=== WHAT YOU SHOULD DO ===
Please reproduce all of the data below exactly, leaving each picture out.

=== DATA UNDER STUDY ===
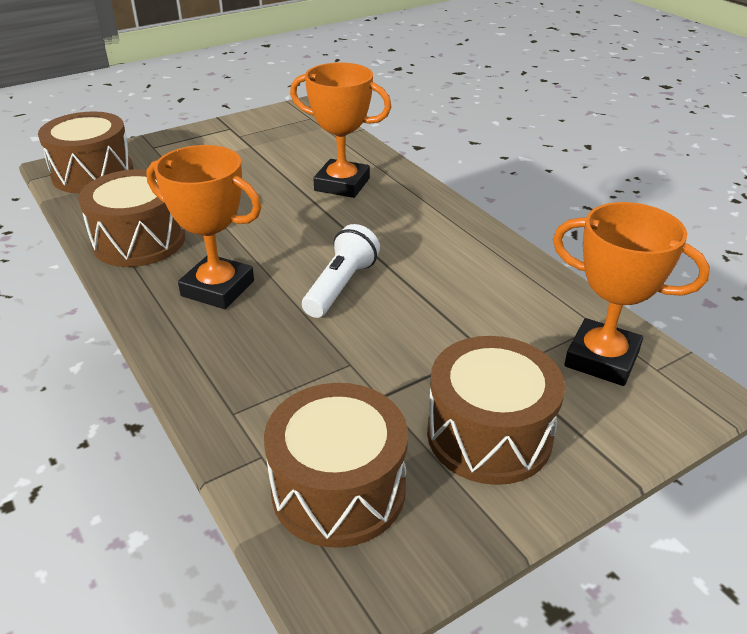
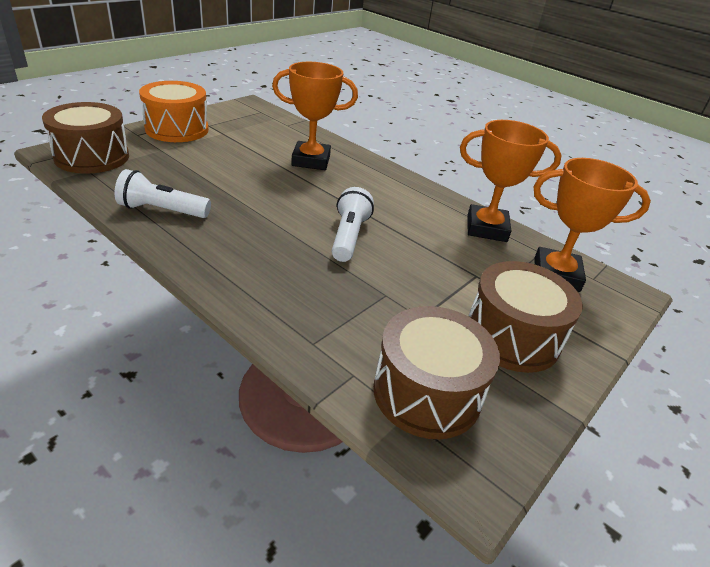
camera: 20 degrees left, 0 degrees up
(139, 241) = (162, 210): brown drum -> white flashlight
(200, 140) = (177, 129): none -> orange drum
(218, 288) = (250, 245): orange trophy -> orange trophy (486, 228)

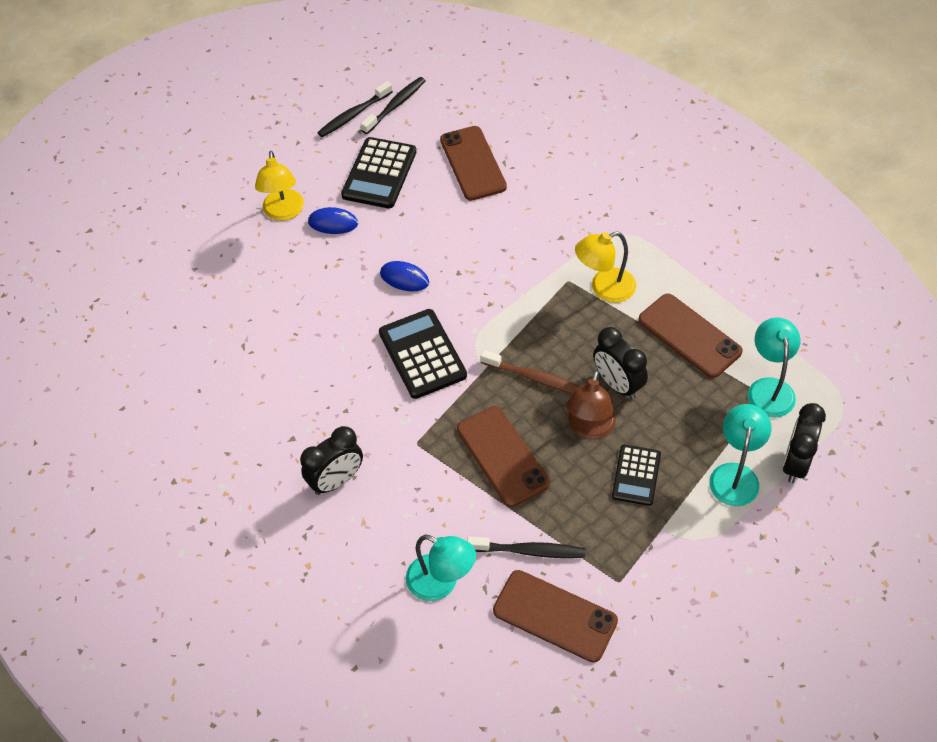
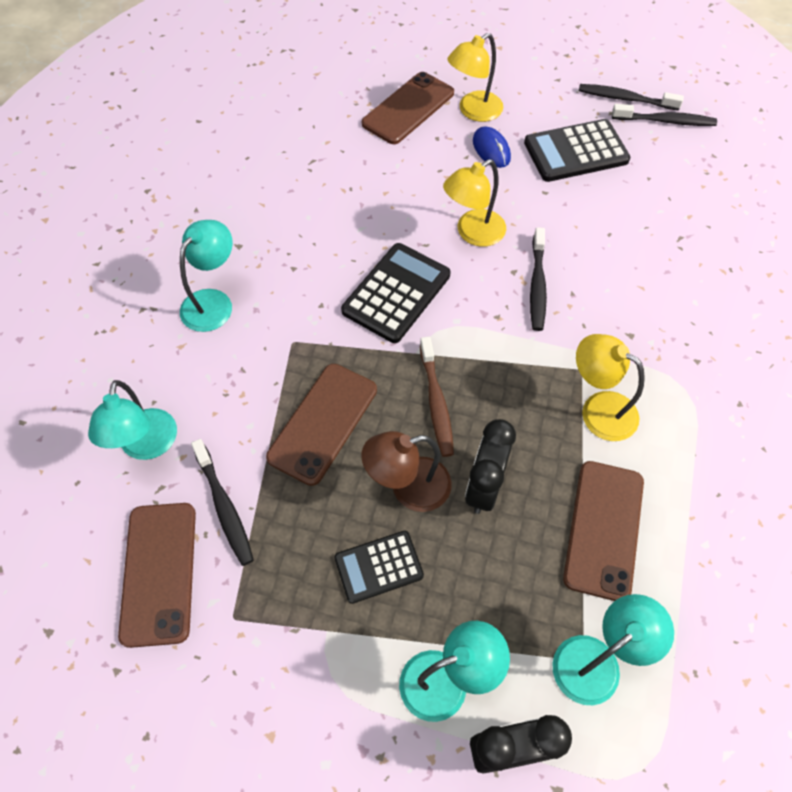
camera: 55 degrees right, 5 degrees up
(336, 481) = (213, 302): black clock -> turquoise lamp
(404, 278) = (473, 233): blue mouse -> yellow lamp
(473, 163) = (655, 214): brown phone -> brown phone (408, 108)
(481, 265) = (537, 285): none -> black toothbrush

=== TASK OUTPUT ===
camera: 20 degrees left, 0 degrees up
(139, 241) = (162, 210): brown drum -> white flashlight
(200, 140) = (177, 129): none -> orange drum
(218, 288) = (250, 245): orange trophy -> orange trophy (486, 228)

camera: 55 degrees right, 5 degrees up
(336, 481) = (213, 302): black clock -> turquoise lamp
(404, 278) = (473, 233): blue mouse -> yellow lamp
(473, 163) = (655, 214): brown phone -> brown phone (408, 108)
(481, 265) = (537, 285): none -> black toothbrush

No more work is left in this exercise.